■ **TASK GOAL**
Could you copy the records below exactly, leaving out any pictures they include?

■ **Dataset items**
▽
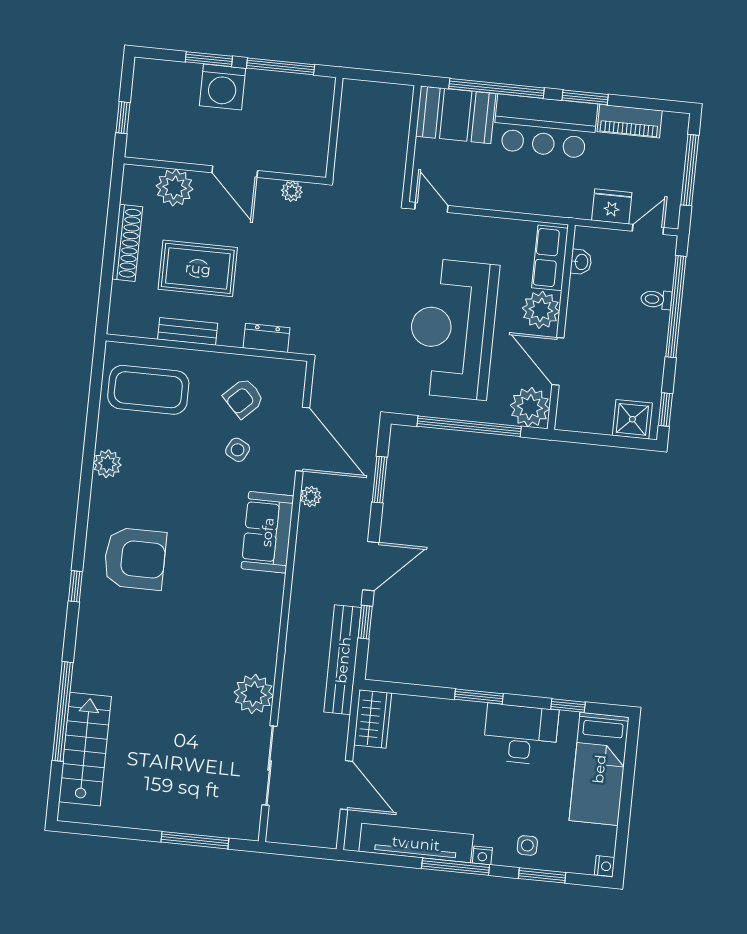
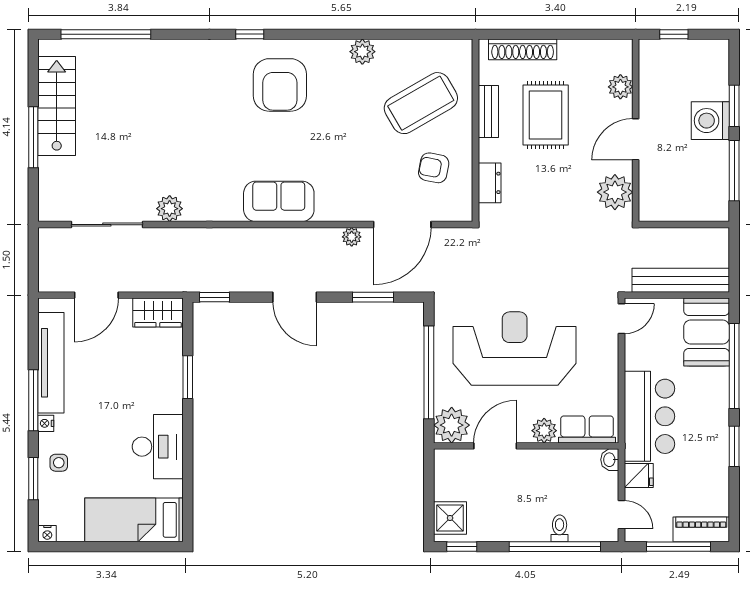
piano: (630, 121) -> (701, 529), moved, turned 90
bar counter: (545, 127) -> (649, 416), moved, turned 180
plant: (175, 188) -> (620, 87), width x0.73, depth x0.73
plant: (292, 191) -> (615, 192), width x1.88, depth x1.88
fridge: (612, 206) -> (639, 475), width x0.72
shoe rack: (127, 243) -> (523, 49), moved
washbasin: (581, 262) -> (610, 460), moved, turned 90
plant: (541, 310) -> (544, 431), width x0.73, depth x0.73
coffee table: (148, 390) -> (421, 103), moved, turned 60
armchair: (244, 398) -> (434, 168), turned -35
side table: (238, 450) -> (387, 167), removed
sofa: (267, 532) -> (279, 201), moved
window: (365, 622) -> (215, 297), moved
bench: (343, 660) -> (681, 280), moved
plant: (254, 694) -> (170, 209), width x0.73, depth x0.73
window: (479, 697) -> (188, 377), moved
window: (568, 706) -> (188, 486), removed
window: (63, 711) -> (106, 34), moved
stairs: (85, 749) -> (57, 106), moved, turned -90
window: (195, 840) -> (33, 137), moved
△
■ **EXPECTED ANSWER**
piano: (630, 121) -> (701, 529), moved, turned 90
bar counter: (545, 127) -> (649, 416), moved, turned 180
plant: (175, 188) -> (620, 87), width x0.73, depth x0.73
plant: (292, 191) -> (615, 192), width x1.88, depth x1.88
fridge: (612, 206) -> (639, 475), width x0.72
shoe rack: (127, 243) -> (523, 49), moved
washbasin: (581, 262) -> (610, 460), moved, turned 90
plant: (541, 310) -> (544, 431), width x0.73, depth x0.73
coffee table: (148, 390) -> (421, 103), moved, turned 60
armchair: (244, 398) -> (434, 168), turned -35
side table: (238, 450) -> (387, 167), removed
sofa: (267, 532) -> (279, 201), moved
window: (365, 622) -> (215, 297), moved
bench: (343, 660) -> (681, 280), moved
plant: (254, 694) -> (170, 209), width x0.73, depth x0.73
window: (479, 697) -> (188, 377), moved
window: (568, 706) -> (188, 486), removed
window: (63, 711) -> (106, 34), moved
stairs: (85, 749) -> (57, 106), moved, turned -90
window: (195, 840) -> (33, 137), moved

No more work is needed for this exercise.